■ **Given data**:
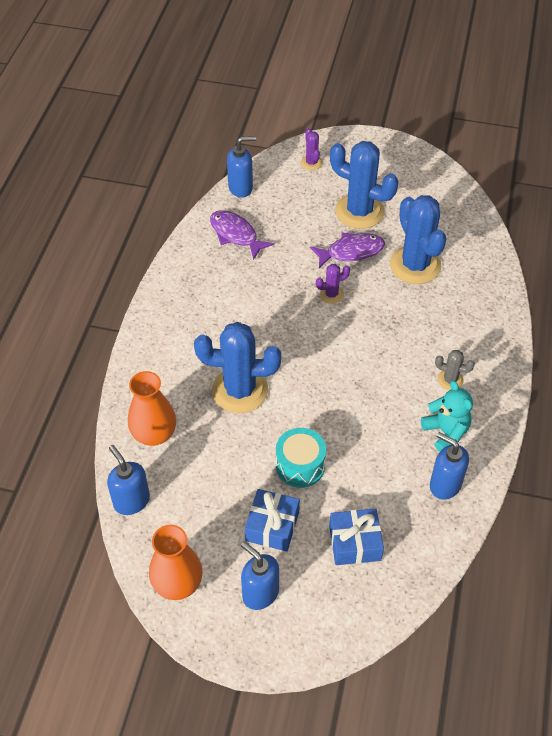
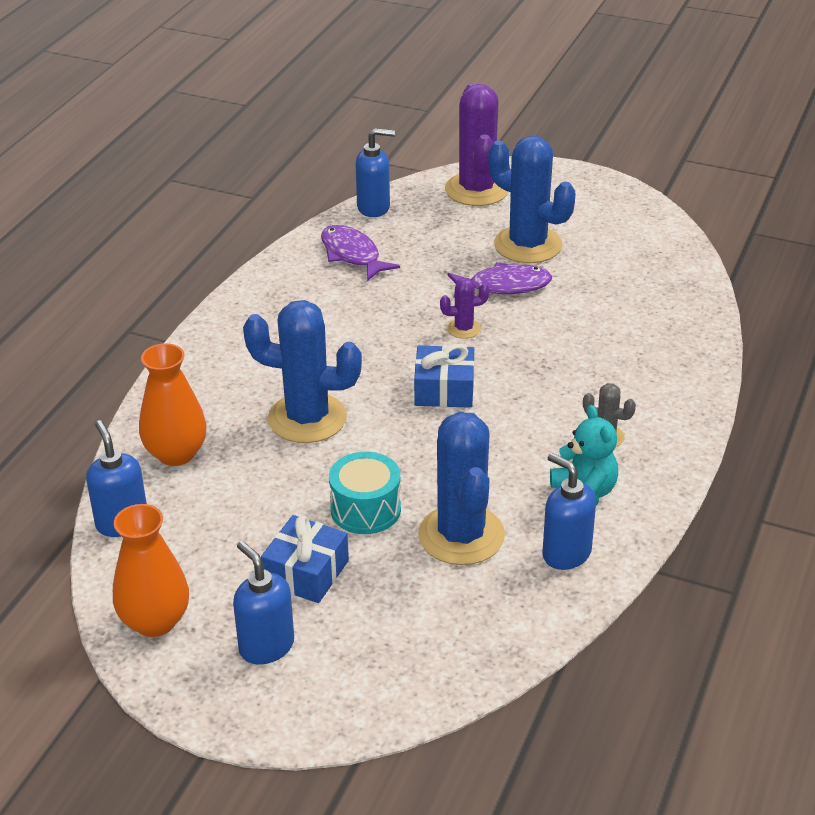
camera: 10 degrees right, 15 degrees down
(311, 163) = (476, 190): purple cactus -> purple cactus, size x2.16
(355, 543) = (417, 605): blue gift -> blue gift (444, 390)
(415, 265) = (589, 308): blue cactus -> blue cactus (461, 535)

■ **Exercise objective**:
What belongs in the answer is each line from the listing above that contains "blue".

■ **Answer to this exercise**:
(355, 543) = (417, 605): blue gift -> blue gift (444, 390)
(415, 265) = (589, 308): blue cactus -> blue cactus (461, 535)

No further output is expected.